Problem to solve →
Could you output, word for word, only the lines from the line with "LINE2 pin AO: none -> A1" to the end of the entries, including both ends? Omit the pictures.

====== Records to use ======

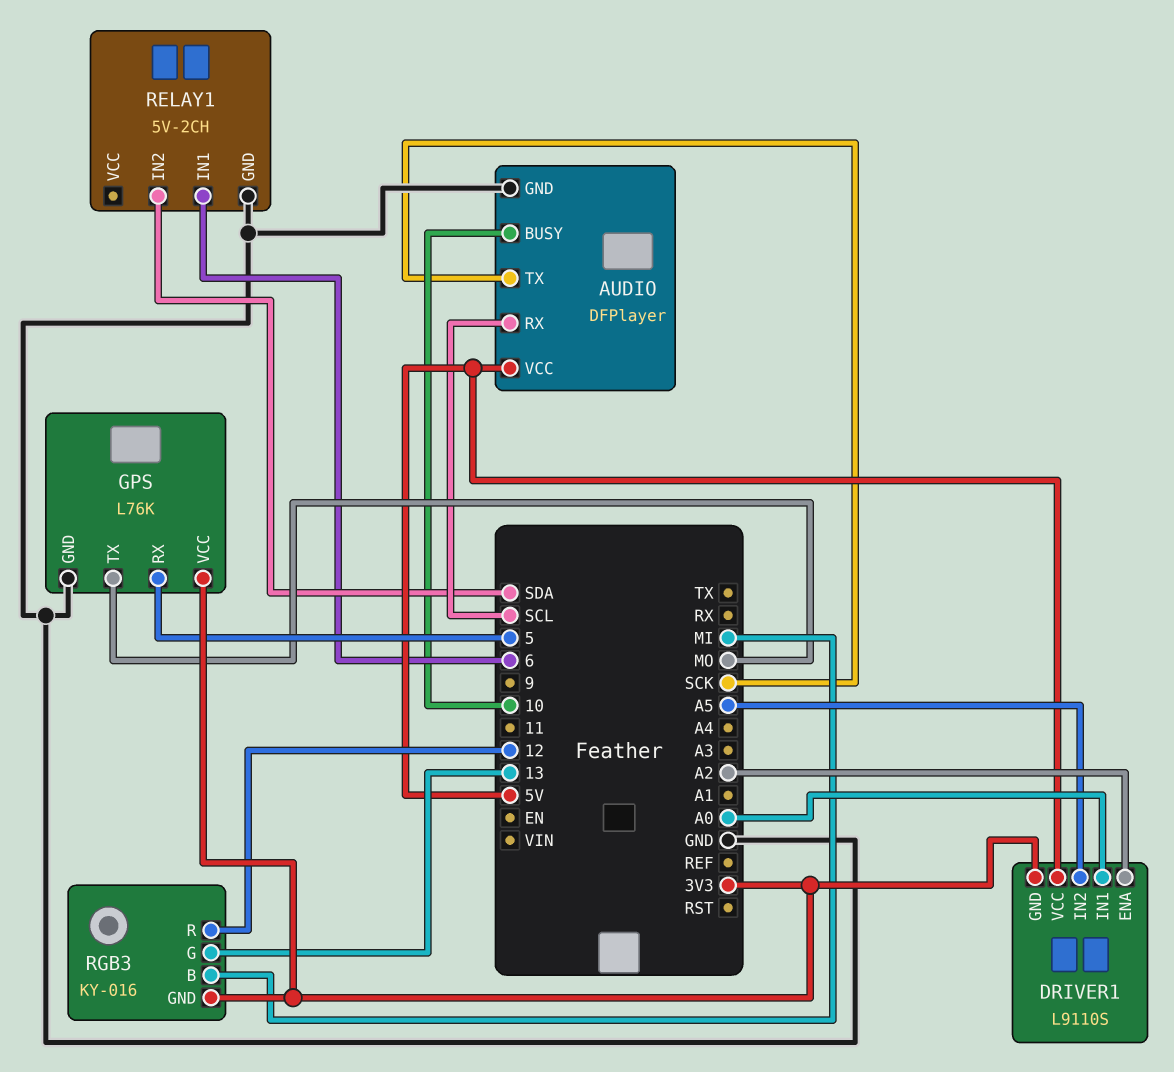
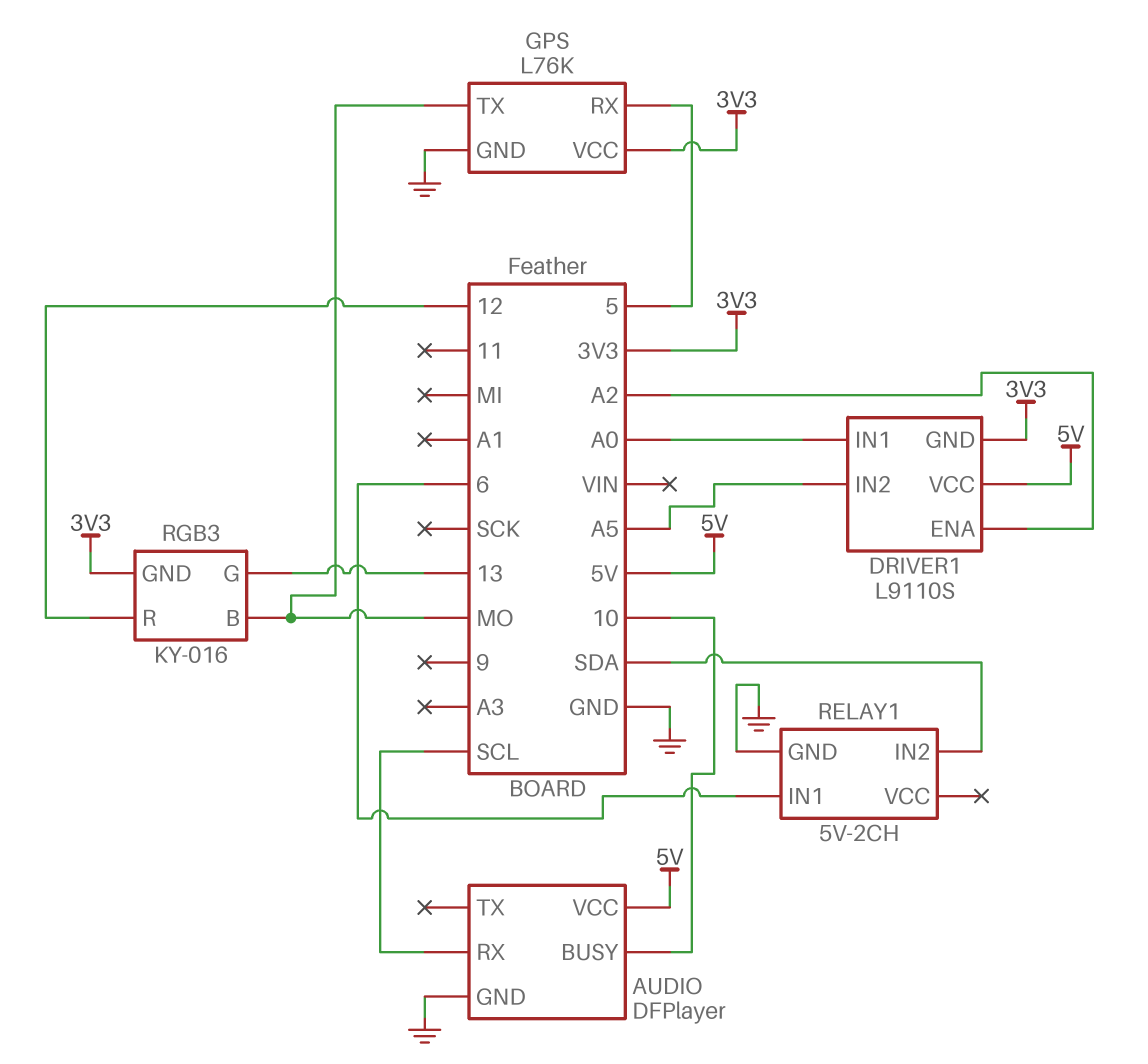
AUDIO pin TX: SCK -> none
RGB3 pin B: MI -> MO

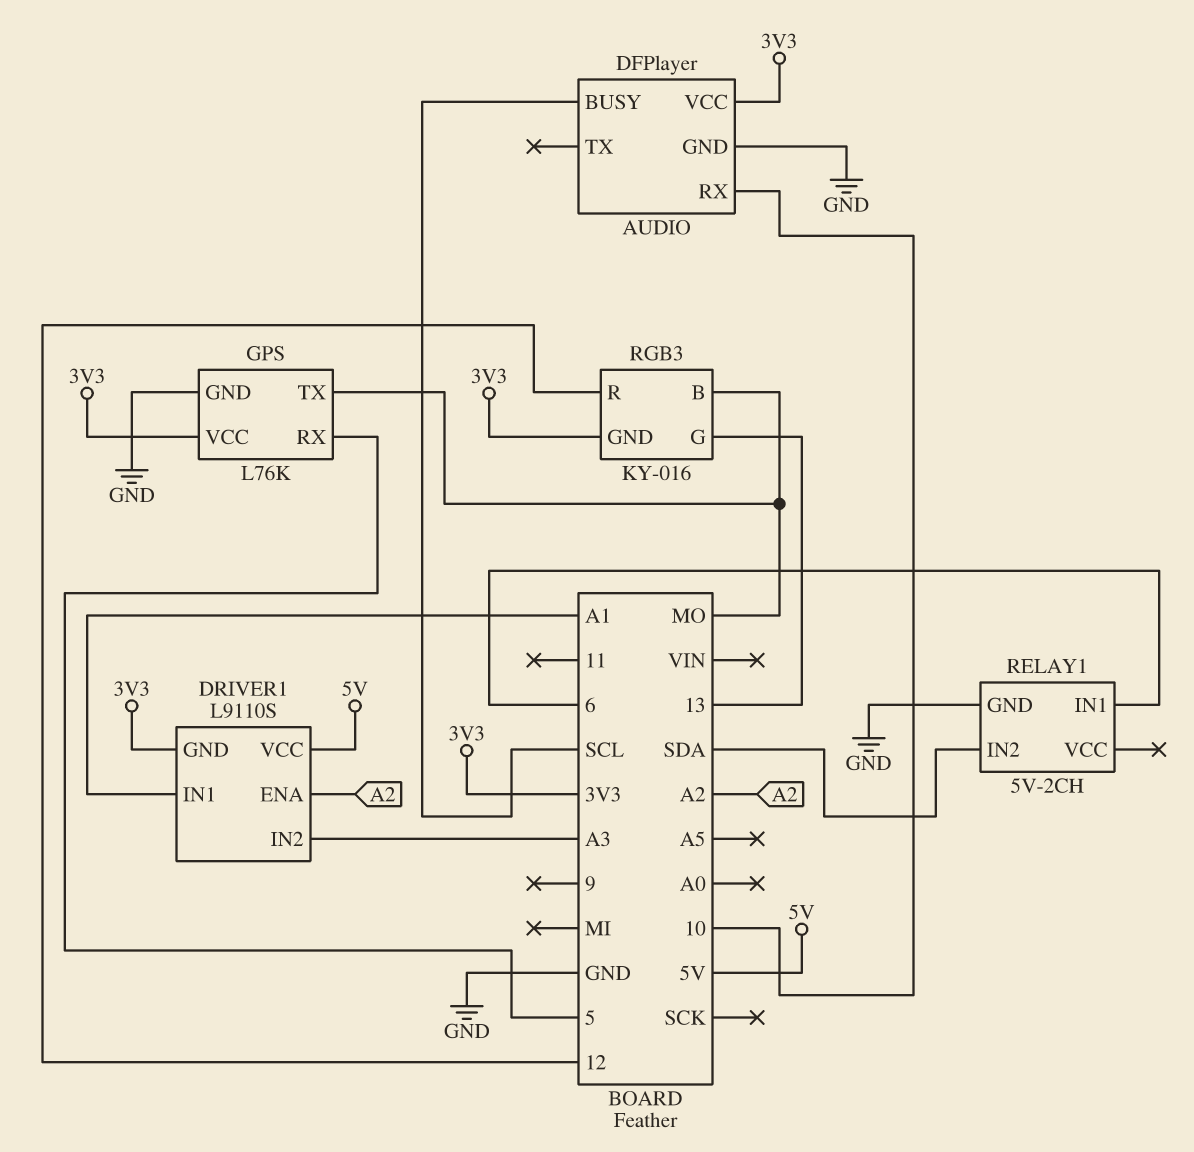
AUDIO pin BUSY: 10 -> SCL
AUDIO pin RX: SCL -> 10
AUDIO pin VCC: 5V -> 3V3
DRIVER1 pin IN1: A0 -> A1
DRIVER1 pin IN2: A5 -> A3

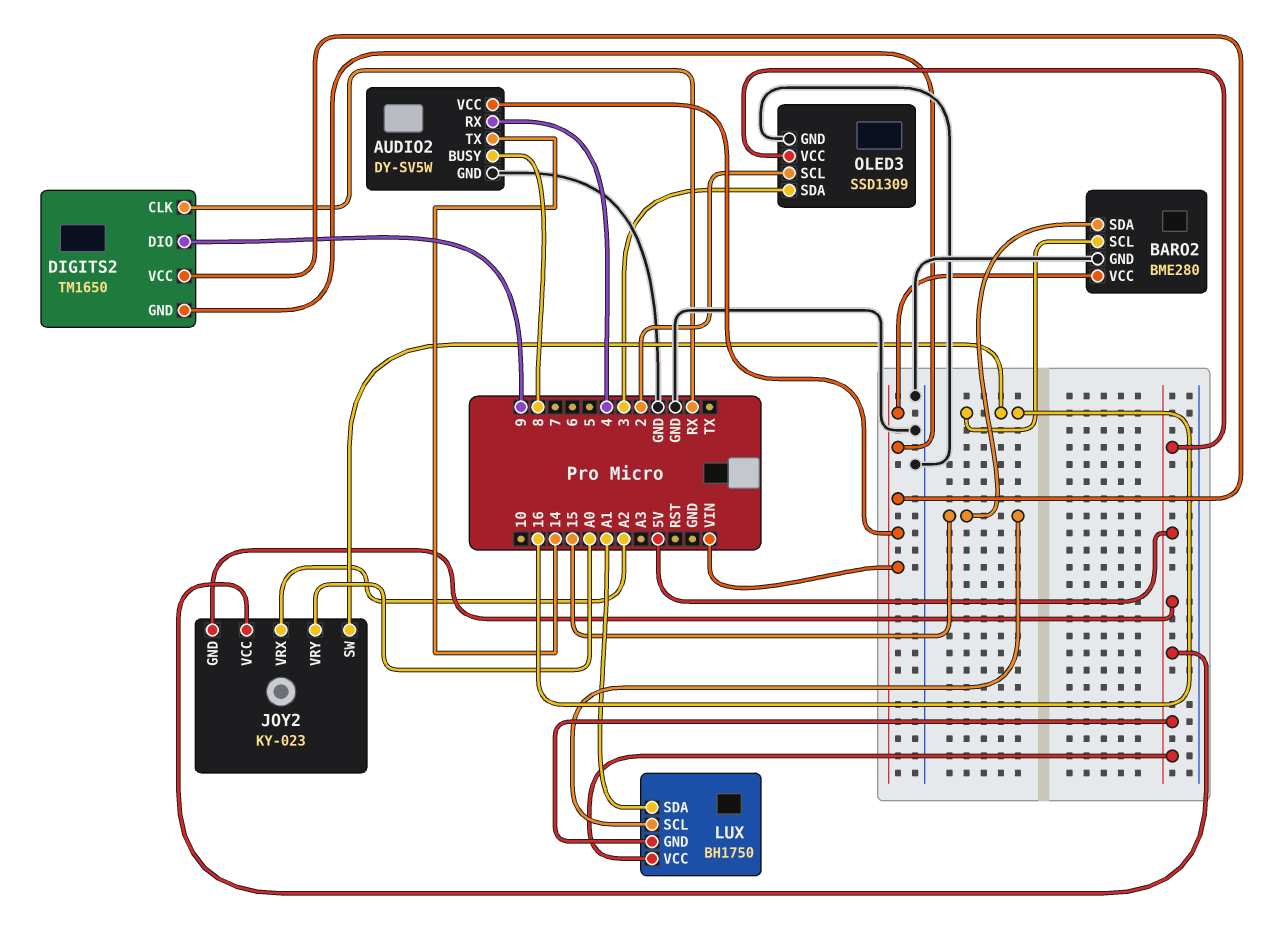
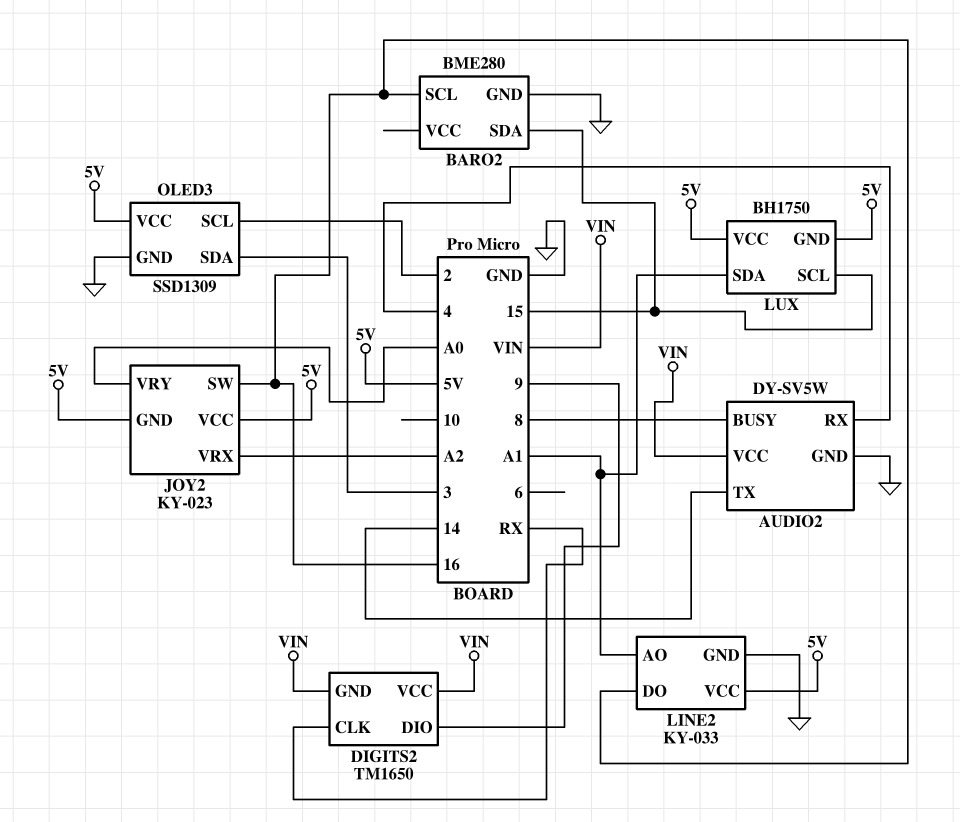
BARO2 pin VCC: VIN -> none
LINE2: none -> KY-033
LINE2 pin AO: none -> A1
LINE2 pin DO: none -> 16
LINE2 pin GND: none -> GND
LINE2 pin VCC: none -> 5V

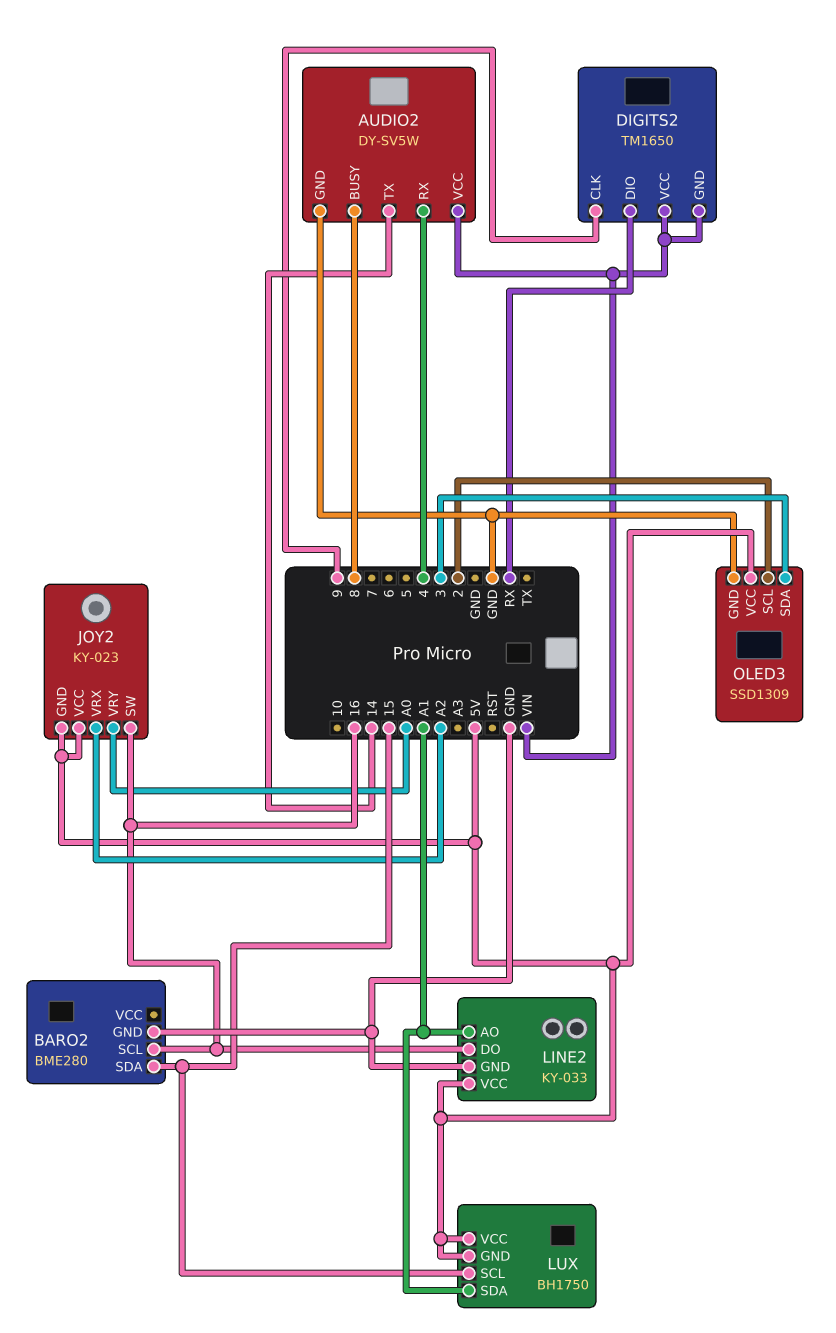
DIGITS2 pin CLK: RX -> 9
DIGITS2 pin DIO: 9 -> RX

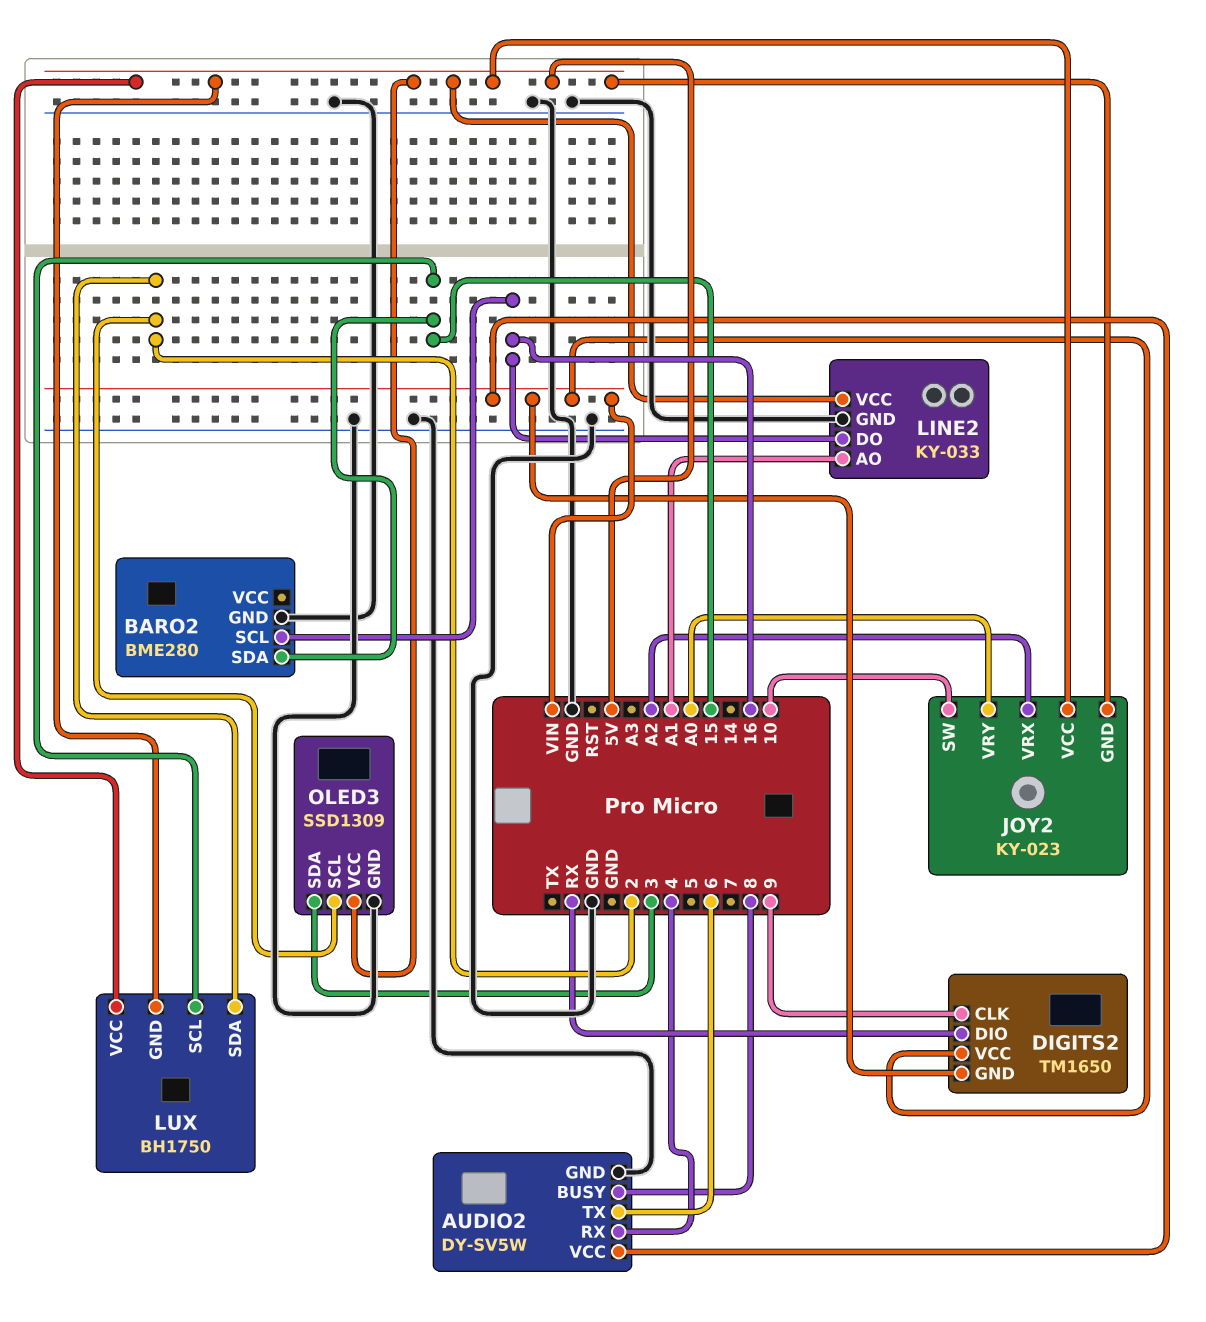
AUDIO2 pin TX: 14 -> 6
JOY2 pin SW: 16 -> 10
LUX pin SDA: A1 -> 2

======

Reply →
LINE2 pin AO: none -> A1
LINE2 pin DO: none -> 16
LINE2 pin GND: none -> GND
LINE2 pin VCC: none -> 5V

DIGITS2 pin CLK: RX -> 9
DIGITS2 pin DIO: 9 -> RX

AUDIO2 pin TX: 14 -> 6
JOY2 pin SW: 16 -> 10
LUX pin SDA: A1 -> 2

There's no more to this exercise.